**WHAT IS EXPECTED**
Some lines below hold "cheese". Pick them out and copy them.

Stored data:
§ §

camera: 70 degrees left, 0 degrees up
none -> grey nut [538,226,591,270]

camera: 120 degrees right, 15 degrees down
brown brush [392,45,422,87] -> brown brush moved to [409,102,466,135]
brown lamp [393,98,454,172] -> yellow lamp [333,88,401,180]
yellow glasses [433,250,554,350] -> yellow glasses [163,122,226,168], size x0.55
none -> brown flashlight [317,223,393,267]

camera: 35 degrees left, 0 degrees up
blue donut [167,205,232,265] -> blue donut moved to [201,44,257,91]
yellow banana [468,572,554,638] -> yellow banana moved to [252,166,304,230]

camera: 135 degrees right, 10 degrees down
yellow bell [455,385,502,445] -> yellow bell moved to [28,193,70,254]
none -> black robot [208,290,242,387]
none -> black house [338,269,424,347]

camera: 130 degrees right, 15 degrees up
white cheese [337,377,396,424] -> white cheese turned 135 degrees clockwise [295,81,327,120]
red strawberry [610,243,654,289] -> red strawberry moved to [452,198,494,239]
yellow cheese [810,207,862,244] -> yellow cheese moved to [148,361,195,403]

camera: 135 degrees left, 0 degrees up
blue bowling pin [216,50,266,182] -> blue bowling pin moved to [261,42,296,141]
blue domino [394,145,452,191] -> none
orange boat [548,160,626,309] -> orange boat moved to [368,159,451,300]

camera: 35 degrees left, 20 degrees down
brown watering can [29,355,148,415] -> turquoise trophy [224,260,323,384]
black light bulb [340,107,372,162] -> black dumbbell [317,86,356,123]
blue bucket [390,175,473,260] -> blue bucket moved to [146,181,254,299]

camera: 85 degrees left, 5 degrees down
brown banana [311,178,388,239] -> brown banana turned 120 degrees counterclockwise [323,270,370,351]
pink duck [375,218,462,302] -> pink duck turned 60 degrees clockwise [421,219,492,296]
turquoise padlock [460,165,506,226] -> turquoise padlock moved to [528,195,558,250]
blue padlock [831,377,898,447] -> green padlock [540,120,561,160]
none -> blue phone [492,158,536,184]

§ §

**ANSWER TO THIS PROBLEM**
white cheese [337,377,396,424] -> white cheese turned 135 degrees clockwise [295,81,327,120]
yellow cheese [810,207,862,244] -> yellow cheese moved to [148,361,195,403]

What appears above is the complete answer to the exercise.